» **Work task**
Each line from the one containing "desk: (128, 45) -> (52, 75), width x1.37" through the last line of the records is to be repeated exactly, with all pictures left out.

======== Data to examine

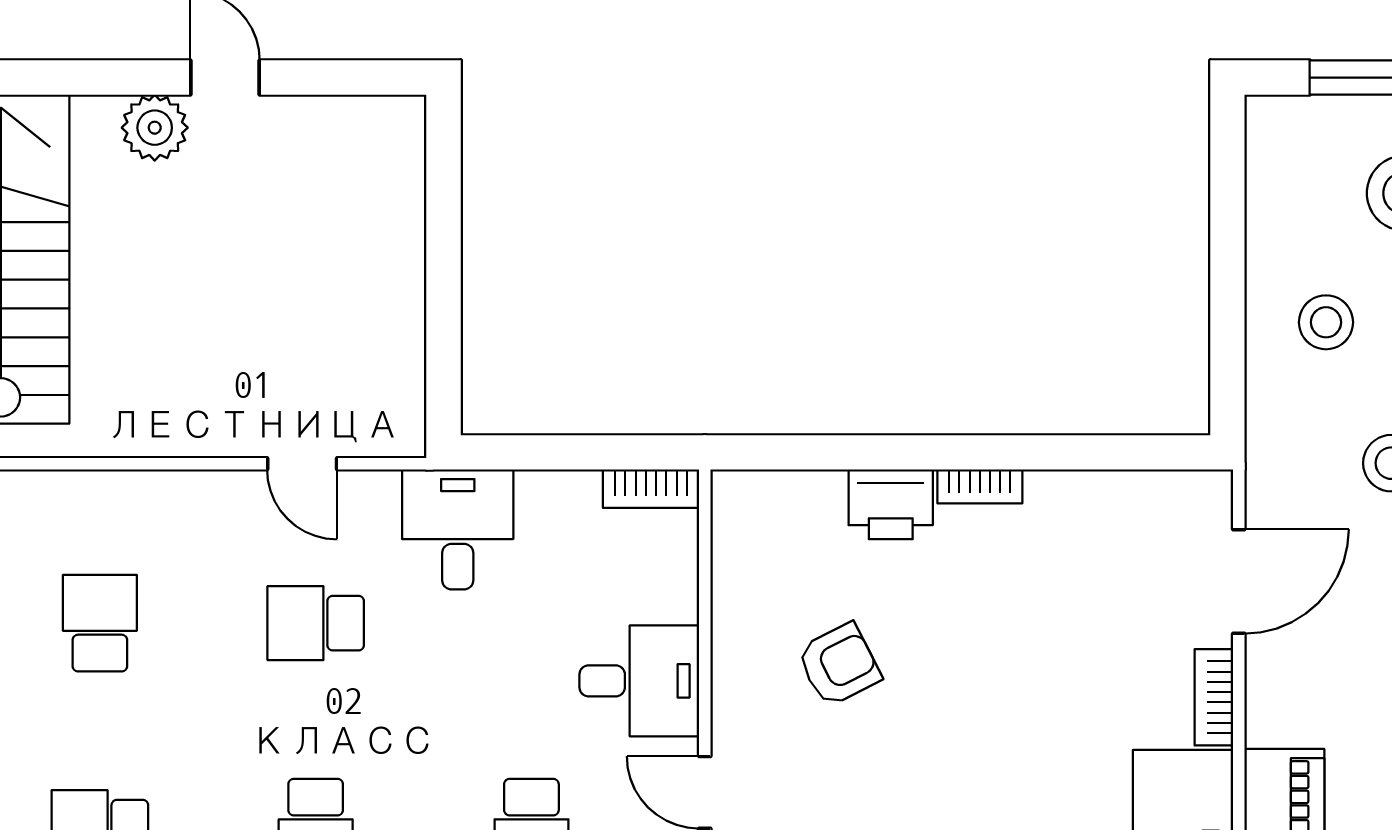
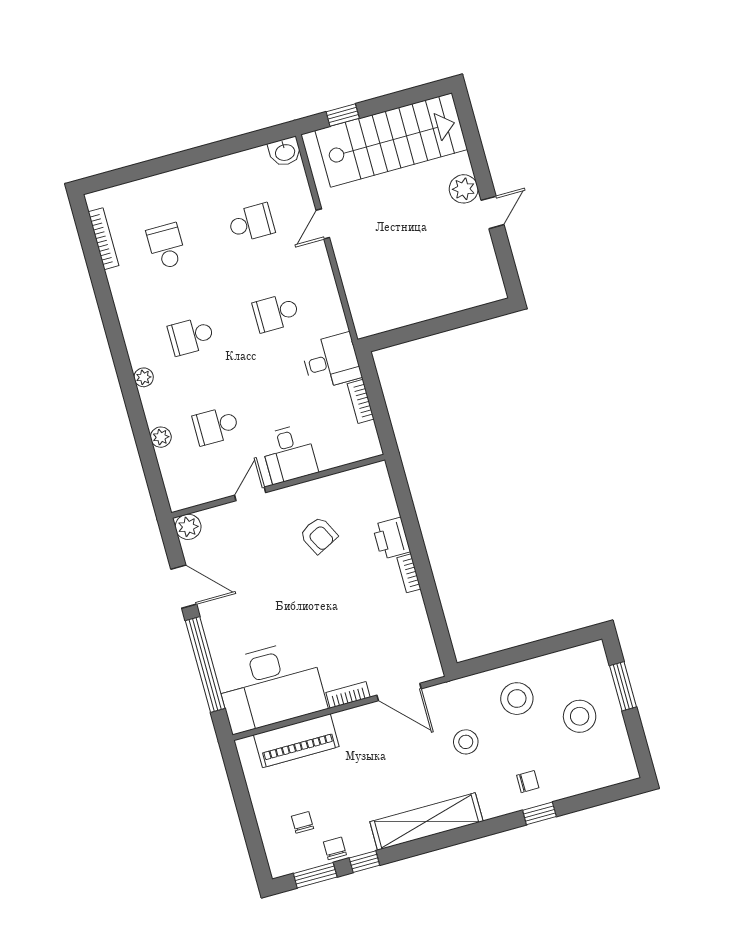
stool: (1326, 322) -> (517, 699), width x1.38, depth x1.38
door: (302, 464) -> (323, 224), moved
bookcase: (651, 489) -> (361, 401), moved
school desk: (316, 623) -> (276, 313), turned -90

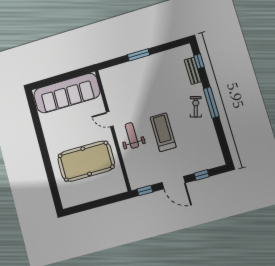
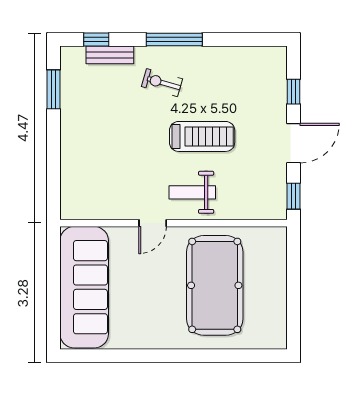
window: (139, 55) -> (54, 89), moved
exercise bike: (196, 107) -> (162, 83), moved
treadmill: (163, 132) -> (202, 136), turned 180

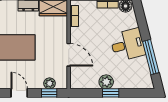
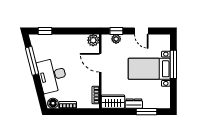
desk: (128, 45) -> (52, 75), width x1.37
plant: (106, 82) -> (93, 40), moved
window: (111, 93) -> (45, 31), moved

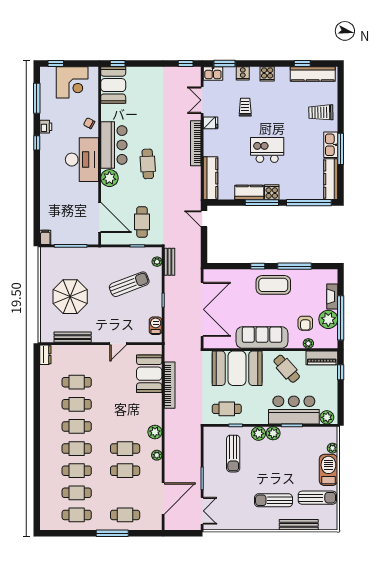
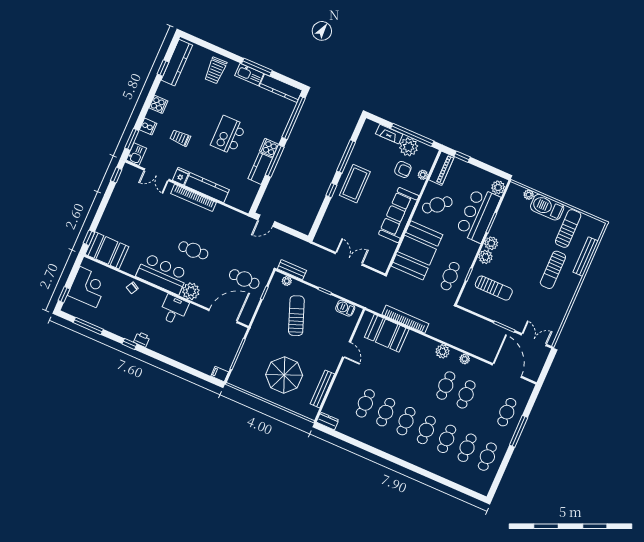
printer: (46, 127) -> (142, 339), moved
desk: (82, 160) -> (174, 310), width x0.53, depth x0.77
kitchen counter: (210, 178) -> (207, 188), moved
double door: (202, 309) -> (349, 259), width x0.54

================

» **Answer**
desk: (128, 45) -> (52, 75), width x1.37
plant: (106, 82) -> (93, 40), moved
window: (111, 93) -> (45, 31), moved

printer: (46, 127) -> (142, 339), moved
desk: (82, 160) -> (174, 310), width x0.53, depth x0.77
kitchen counter: (210, 178) -> (207, 188), moved
double door: (202, 309) -> (349, 259), width x0.54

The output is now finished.